Problem statement: From the entries below, reproduce exactly the line containing "C6: 18pF (GND, VTH2) -> 680nF (GND, VTH2)", the line containing "R2: 240 (OUT, VOL) -> 22k (OUT, VOL)", and every line in between, with nothing added.

[Before-and-after change records]
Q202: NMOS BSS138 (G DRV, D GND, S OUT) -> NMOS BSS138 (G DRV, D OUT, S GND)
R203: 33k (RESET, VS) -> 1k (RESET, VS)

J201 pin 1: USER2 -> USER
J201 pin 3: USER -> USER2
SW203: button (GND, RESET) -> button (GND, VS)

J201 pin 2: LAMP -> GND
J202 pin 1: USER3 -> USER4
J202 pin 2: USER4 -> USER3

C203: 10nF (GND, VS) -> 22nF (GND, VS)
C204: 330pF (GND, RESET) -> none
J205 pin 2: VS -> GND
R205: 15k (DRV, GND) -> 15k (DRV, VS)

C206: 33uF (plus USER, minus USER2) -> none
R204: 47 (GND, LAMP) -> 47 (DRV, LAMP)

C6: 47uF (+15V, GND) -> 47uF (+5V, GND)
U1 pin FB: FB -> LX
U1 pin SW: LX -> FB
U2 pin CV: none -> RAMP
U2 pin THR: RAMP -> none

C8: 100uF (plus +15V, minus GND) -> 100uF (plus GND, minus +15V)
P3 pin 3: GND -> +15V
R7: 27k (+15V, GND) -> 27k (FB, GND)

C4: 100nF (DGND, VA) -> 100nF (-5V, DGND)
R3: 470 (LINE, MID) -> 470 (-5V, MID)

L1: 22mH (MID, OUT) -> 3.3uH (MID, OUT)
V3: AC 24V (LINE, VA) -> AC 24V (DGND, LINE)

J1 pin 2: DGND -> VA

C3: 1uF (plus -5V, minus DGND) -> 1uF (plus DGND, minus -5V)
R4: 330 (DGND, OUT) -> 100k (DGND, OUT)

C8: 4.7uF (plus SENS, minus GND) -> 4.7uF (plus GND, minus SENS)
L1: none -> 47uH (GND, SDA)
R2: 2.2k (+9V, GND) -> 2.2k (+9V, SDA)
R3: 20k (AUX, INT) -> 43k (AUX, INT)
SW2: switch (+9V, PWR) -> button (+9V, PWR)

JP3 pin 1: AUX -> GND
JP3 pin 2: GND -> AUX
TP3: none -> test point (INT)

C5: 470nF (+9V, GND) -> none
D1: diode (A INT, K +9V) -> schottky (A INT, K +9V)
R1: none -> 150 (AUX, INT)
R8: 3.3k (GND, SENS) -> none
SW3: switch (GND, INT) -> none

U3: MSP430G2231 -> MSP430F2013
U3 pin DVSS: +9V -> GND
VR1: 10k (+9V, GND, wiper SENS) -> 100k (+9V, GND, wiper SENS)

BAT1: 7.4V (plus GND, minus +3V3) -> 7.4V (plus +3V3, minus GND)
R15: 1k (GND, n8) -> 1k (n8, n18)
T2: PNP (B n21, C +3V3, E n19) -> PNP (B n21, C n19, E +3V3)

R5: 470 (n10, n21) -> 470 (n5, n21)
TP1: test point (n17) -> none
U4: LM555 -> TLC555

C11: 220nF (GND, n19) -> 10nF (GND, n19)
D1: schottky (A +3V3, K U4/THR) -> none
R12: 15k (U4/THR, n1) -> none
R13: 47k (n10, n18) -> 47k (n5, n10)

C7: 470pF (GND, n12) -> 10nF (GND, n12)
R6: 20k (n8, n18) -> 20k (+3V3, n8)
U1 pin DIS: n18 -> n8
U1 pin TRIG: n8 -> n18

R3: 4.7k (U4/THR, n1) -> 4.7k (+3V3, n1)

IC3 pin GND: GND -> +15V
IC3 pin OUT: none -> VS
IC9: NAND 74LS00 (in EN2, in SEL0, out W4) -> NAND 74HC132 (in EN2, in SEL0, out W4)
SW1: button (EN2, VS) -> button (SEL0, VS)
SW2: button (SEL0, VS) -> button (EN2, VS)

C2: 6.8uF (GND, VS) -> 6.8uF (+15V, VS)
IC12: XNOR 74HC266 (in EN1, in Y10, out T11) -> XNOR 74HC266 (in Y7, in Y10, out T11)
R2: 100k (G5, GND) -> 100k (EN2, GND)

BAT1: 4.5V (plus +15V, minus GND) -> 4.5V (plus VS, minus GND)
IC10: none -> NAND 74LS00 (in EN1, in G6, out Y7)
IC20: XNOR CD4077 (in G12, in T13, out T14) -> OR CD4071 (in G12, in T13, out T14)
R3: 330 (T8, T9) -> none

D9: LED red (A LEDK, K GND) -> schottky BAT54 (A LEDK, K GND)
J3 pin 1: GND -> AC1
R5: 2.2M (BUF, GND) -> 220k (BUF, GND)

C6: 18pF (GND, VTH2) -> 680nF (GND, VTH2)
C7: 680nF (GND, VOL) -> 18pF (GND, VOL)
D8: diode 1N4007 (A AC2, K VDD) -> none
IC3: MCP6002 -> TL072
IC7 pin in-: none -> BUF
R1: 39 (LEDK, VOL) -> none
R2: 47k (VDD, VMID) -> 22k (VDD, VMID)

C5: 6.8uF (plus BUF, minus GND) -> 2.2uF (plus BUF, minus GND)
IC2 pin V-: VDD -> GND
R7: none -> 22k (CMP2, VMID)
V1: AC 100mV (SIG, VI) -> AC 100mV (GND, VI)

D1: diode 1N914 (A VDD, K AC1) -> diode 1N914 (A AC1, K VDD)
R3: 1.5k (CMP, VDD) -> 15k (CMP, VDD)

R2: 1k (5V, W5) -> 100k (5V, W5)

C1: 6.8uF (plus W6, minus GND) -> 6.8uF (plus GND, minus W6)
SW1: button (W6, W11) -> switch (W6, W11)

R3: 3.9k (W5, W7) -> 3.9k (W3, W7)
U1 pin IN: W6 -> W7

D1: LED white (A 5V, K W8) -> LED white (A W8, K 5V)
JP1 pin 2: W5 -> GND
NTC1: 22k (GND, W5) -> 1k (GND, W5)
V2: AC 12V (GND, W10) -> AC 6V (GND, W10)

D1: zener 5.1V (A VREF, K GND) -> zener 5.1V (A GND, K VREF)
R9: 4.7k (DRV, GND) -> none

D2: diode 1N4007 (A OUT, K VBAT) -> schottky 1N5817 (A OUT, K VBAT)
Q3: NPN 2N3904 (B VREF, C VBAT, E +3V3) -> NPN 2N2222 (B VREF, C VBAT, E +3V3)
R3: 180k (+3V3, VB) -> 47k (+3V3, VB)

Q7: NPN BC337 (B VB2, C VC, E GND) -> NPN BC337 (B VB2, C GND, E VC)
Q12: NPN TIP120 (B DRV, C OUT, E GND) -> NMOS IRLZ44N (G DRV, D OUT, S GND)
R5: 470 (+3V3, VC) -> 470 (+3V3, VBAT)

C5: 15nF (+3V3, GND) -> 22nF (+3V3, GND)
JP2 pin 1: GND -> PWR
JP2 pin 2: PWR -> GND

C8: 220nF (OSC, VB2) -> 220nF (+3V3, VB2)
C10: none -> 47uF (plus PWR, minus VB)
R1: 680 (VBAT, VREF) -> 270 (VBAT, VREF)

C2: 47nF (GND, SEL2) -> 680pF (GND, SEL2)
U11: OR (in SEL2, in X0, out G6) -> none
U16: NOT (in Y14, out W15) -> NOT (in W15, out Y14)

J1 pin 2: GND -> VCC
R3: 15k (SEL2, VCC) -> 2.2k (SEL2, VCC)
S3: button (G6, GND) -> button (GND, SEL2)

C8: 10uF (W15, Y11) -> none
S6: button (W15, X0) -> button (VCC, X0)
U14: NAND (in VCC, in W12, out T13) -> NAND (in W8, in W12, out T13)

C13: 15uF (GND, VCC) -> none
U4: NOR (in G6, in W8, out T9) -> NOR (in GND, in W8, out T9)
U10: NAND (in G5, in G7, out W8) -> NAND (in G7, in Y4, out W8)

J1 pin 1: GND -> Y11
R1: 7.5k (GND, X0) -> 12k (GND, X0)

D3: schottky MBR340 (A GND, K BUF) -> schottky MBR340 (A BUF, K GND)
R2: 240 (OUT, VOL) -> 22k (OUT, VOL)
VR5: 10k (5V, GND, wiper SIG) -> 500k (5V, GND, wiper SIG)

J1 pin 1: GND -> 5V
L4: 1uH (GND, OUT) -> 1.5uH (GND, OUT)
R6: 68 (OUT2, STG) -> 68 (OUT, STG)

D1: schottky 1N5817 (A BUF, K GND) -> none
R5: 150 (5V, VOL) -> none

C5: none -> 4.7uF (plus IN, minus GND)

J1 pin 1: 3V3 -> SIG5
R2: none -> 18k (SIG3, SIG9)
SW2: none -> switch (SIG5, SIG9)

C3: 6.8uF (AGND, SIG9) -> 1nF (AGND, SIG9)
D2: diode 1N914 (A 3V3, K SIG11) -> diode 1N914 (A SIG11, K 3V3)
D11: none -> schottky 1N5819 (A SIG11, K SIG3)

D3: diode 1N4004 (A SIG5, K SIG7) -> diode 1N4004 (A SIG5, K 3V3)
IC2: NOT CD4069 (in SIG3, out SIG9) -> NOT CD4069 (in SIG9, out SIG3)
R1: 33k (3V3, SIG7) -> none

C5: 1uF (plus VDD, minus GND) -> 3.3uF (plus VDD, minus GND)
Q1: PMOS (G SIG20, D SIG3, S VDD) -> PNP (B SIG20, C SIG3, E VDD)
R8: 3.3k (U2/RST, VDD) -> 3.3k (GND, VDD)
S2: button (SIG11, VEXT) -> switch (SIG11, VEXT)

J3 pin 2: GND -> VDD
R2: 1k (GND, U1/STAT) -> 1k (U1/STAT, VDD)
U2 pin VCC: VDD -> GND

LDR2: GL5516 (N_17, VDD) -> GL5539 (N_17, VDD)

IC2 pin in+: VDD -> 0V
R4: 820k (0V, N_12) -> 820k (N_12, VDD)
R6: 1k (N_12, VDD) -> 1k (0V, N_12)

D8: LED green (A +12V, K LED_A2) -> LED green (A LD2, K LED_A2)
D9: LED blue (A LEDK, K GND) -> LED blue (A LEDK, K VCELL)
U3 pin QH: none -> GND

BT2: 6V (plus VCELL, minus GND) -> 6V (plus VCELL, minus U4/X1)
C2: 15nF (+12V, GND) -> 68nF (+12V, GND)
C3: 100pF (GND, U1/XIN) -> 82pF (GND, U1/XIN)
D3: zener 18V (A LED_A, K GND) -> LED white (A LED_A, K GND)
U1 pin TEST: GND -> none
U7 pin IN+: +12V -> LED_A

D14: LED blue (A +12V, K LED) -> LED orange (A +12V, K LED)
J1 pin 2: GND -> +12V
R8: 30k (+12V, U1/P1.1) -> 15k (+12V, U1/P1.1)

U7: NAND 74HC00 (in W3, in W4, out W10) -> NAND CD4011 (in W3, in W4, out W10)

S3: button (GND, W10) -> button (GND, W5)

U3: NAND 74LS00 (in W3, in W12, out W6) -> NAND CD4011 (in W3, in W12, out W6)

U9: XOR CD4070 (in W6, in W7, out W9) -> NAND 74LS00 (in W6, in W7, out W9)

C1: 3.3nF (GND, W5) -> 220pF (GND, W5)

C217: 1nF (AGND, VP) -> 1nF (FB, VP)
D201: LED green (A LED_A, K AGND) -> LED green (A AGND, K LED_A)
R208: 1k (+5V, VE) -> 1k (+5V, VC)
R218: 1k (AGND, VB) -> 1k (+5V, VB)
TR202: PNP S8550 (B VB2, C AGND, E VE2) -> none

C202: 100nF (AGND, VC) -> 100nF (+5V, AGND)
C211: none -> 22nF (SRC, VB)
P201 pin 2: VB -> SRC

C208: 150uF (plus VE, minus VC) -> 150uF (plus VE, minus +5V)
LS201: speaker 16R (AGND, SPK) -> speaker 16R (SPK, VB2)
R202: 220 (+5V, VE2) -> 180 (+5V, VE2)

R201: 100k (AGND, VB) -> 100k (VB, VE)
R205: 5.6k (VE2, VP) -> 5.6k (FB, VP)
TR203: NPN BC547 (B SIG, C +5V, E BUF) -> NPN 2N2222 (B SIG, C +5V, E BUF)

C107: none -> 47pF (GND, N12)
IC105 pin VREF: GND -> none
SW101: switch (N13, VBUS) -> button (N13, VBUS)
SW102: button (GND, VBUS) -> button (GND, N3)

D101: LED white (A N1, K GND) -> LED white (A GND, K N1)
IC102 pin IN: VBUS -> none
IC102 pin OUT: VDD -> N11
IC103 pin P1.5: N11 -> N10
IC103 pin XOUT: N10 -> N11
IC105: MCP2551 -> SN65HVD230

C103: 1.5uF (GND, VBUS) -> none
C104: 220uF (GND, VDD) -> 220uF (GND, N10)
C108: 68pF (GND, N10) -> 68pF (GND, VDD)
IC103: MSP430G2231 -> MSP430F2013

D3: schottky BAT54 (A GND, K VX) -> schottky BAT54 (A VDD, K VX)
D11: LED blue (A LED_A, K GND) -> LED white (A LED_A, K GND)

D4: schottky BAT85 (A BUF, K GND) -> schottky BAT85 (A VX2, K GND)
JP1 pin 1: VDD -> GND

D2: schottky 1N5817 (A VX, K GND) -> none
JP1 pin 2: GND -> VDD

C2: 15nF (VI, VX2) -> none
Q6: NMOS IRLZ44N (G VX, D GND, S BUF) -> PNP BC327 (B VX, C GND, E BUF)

Reply to the exercise:
C6: 18pF (GND, VTH2) -> 680nF (GND, VTH2)
C7: 680nF (GND, VOL) -> 18pF (GND, VOL)
D8: diode 1N4007 (A AC2, K VDD) -> none
IC3: MCP6002 -> TL072
IC7 pin in-: none -> BUF
R1: 39 (LEDK, VOL) -> none
R2: 47k (VDD, VMID) -> 22k (VDD, VMID)

C5: 6.8uF (plus BUF, minus GND) -> 2.2uF (plus BUF, minus GND)
IC2 pin V-: VDD -> GND
R7: none -> 22k (CMP2, VMID)
V1: AC 100mV (SIG, VI) -> AC 100mV (GND, VI)

D1: diode 1N914 (A VDD, K AC1) -> diode 1N914 (A AC1, K VDD)
R3: 1.5k (CMP, VDD) -> 15k (CMP, VDD)

R2: 1k (5V, W5) -> 100k (5V, W5)

C1: 6.8uF (plus W6, minus GND) -> 6.8uF (plus GND, minus W6)
SW1: button (W6, W11) -> switch (W6, W11)

R3: 3.9k (W5, W7) -> 3.9k (W3, W7)
U1 pin IN: W6 -> W7

D1: LED white (A 5V, K W8) -> LED white (A W8, K 5V)
JP1 pin 2: W5 -> GND
NTC1: 22k (GND, W5) -> 1k (GND, W5)
V2: AC 12V (GND, W10) -> AC 6V (GND, W10)

D1: zener 5.1V (A VREF, K GND) -> zener 5.1V (A GND, K VREF)
R9: 4.7k (DRV, GND) -> none

D2: diode 1N4007 (A OUT, K VBAT) -> schottky 1N5817 (A OUT, K VBAT)
Q3: NPN 2N3904 (B VREF, C VBAT, E +3V3) -> NPN 2N2222 (B VREF, C VBAT, E +3V3)
R3: 180k (+3V3, VB) -> 47k (+3V3, VB)

Q7: NPN BC337 (B VB2, C VC, E GND) -> NPN BC337 (B VB2, C GND, E VC)
Q12: NPN TIP120 (B DRV, C OUT, E GND) -> NMOS IRLZ44N (G DRV, D OUT, S GND)
R5: 470 (+3V3, VC) -> 470 (+3V3, VBAT)

C5: 15nF (+3V3, GND) -> 22nF (+3V3, GND)
JP2 pin 1: GND -> PWR
JP2 pin 2: PWR -> GND

C8: 220nF (OSC, VB2) -> 220nF (+3V3, VB2)
C10: none -> 47uF (plus PWR, minus VB)
R1: 680 (VBAT, VREF) -> 270 (VBAT, VREF)

C2: 47nF (GND, SEL2) -> 680pF (GND, SEL2)
U11: OR (in SEL2, in X0, out G6) -> none
U16: NOT (in Y14, out W15) -> NOT (in W15, out Y14)

J1 pin 2: GND -> VCC
R3: 15k (SEL2, VCC) -> 2.2k (SEL2, VCC)
S3: button (G6, GND) -> button (GND, SEL2)

C8: 10uF (W15, Y11) -> none
S6: button (W15, X0) -> button (VCC, X0)
U14: NAND (in VCC, in W12, out T13) -> NAND (in W8, in W12, out T13)

C13: 15uF (GND, VCC) -> none
U4: NOR (in G6, in W8, out T9) -> NOR (in GND, in W8, out T9)
U10: NAND (in G5, in G7, out W8) -> NAND (in G7, in Y4, out W8)

J1 pin 1: GND -> Y11
R1: 7.5k (GND, X0) -> 12k (GND, X0)

D3: schottky MBR340 (A GND, K BUF) -> schottky MBR340 (A BUF, K GND)
R2: 240 (OUT, VOL) -> 22k (OUT, VOL)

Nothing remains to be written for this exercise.